▶ **Work instruction**
Exclude the pictures, then repeat exactly each line from the one containing "none -> purple brick K11 level 1" to the final line of the records that follow.

▶ **Image change detection data**
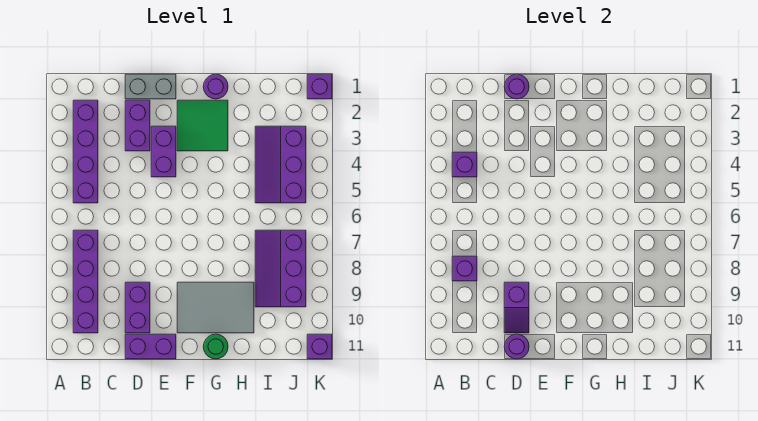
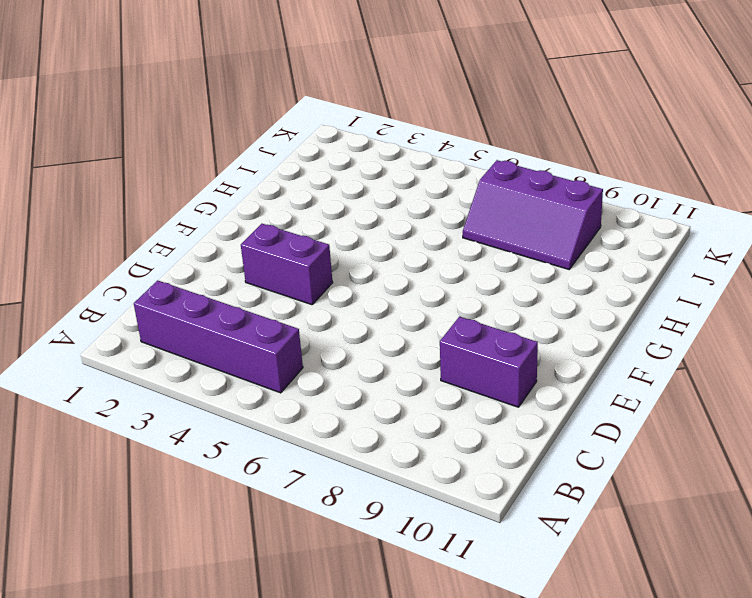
none -> purple brick B7:B10 level 1
none -> grey brick D1:E1 level 1
none -> purple brick D2:D3 level 1

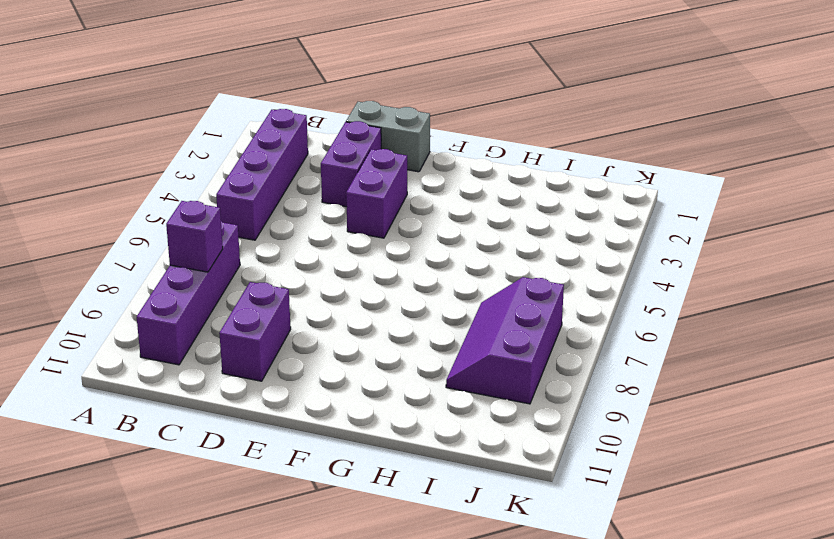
none -> purple brick D11:E11 level 1
none -> green tile F2:G3 level 1
none -> grey tile F9:H10 level 1

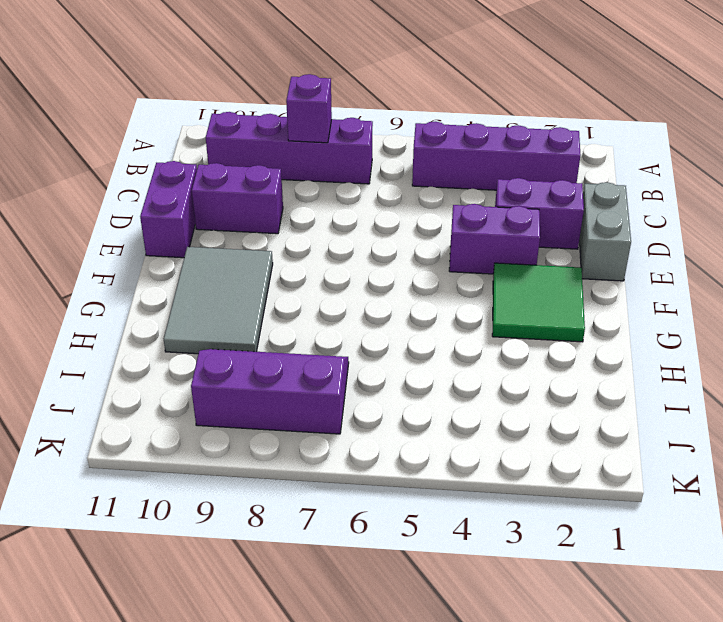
none -> purple round brick G1 level 1
none -> green round brick G11 level 1
none -> purple slope I3:J5 level 1 top J

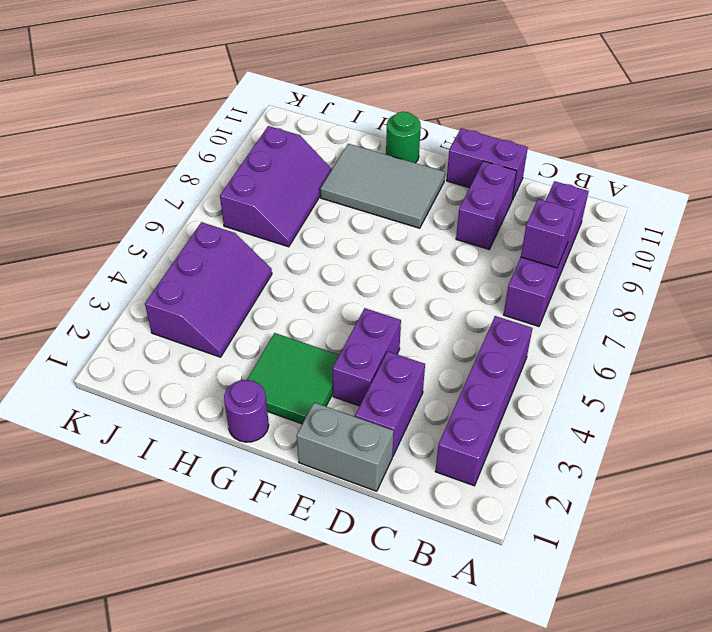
none -> purple brick K1 level 1
none -> purple brick K11 level 1
none -> purple brick B4 level 2

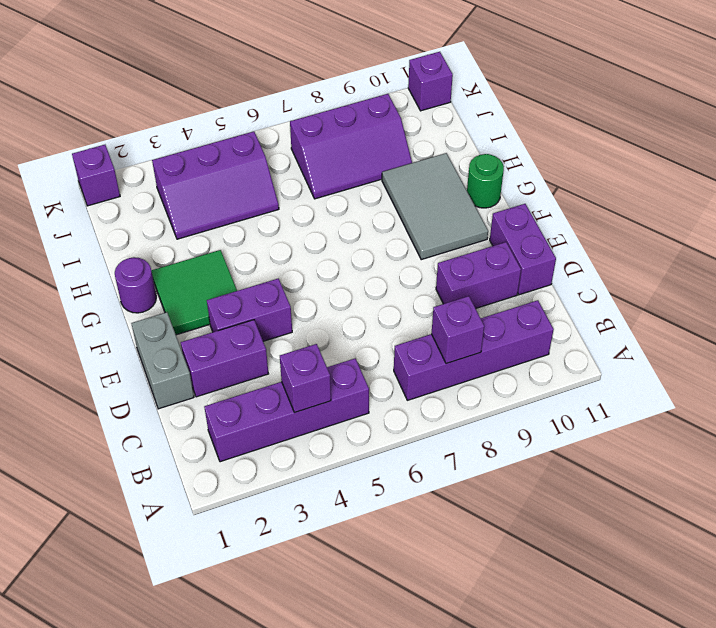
none -> purple round brick D1 level 2
none -> purple slope D9:D10 level 2 top 9
none -> purple round brick D11 level 2

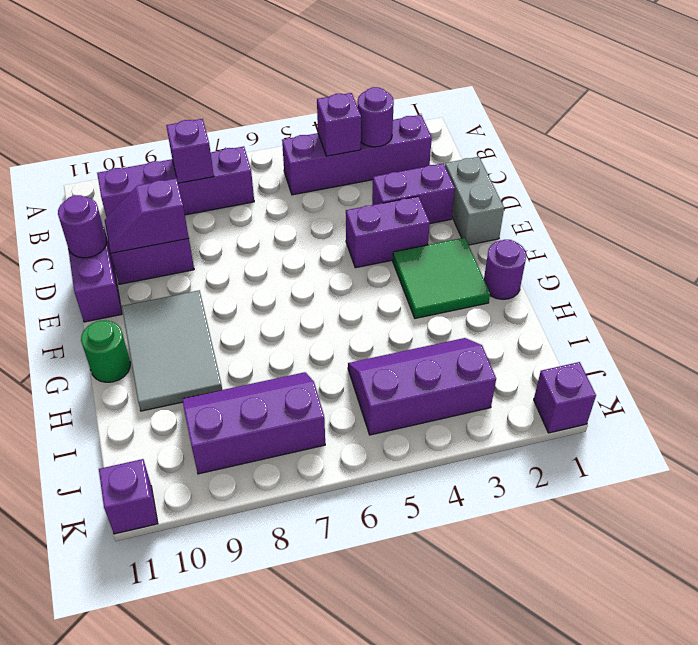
purple round brick B3 level 2 -> purple round brick D1 level 2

▶ **Answer space**
none -> purple brick K11 level 1
none -> purple brick B4 level 2

none -> purple round brick D1 level 2
none -> purple slope D9:D10 level 2 top 9
none -> purple round brick D11 level 2

purple round brick B3 level 2 -> purple round brick D1 level 2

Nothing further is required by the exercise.